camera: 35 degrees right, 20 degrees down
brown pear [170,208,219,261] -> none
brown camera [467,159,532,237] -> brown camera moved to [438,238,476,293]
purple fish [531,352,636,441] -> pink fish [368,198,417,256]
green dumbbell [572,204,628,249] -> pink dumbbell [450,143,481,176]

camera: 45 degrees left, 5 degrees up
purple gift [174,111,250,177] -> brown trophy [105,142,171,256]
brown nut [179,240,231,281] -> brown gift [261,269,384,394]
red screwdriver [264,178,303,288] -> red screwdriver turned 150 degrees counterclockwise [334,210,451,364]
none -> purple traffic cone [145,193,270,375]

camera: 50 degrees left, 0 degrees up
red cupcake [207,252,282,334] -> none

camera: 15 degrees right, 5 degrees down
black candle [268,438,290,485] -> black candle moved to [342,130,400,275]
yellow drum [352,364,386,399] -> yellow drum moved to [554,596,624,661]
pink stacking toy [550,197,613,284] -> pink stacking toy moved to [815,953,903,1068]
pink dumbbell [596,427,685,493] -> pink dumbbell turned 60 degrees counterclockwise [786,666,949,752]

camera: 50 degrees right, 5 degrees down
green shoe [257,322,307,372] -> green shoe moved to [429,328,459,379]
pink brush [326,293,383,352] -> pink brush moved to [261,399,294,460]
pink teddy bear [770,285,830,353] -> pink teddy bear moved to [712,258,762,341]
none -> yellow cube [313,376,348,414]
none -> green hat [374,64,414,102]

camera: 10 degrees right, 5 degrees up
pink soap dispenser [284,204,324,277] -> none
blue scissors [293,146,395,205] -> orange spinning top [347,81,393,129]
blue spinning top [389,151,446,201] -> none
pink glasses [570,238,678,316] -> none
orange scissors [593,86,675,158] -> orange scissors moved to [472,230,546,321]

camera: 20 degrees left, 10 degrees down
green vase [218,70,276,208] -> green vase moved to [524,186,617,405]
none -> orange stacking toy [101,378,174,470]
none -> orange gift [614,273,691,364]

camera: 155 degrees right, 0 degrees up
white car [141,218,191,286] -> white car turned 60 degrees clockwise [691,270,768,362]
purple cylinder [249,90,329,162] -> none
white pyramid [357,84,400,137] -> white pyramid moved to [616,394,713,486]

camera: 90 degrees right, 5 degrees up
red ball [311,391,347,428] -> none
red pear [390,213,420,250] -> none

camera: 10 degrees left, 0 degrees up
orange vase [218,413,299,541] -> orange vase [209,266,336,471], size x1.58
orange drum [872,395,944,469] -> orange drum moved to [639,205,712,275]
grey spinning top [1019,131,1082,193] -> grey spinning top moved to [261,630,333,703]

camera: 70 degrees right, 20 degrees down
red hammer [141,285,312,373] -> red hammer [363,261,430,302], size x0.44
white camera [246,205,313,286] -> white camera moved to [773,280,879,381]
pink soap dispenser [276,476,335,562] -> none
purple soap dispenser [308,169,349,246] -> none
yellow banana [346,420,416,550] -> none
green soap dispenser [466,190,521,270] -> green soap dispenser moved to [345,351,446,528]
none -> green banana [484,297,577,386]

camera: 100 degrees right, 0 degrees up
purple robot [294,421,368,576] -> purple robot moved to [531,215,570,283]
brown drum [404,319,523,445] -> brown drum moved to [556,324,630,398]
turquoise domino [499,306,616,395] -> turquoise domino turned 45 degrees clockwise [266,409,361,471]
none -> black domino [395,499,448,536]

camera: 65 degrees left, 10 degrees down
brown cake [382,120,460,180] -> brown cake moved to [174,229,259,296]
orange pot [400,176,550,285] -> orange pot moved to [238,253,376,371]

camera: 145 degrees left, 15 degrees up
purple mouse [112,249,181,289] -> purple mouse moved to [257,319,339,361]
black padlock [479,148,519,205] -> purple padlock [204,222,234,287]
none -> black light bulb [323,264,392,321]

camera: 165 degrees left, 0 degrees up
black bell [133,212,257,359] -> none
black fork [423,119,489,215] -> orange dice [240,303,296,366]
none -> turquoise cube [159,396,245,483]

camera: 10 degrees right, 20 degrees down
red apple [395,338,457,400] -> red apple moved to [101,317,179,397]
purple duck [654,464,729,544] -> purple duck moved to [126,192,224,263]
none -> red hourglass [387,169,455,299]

* * *

Work to be completed :: Go through the entries above and copy every line containing "brown".

Completed task ::
brown pear [170,208,219,261] -> none
brown camera [467,159,532,237] -> brown camera moved to [438,238,476,293]
purple gift [174,111,250,177] -> brown trophy [105,142,171,256]
brown nut [179,240,231,281] -> brown gift [261,269,384,394]
brown drum [404,319,523,445] -> brown drum moved to [556,324,630,398]
brown cake [382,120,460,180] -> brown cake moved to [174,229,259,296]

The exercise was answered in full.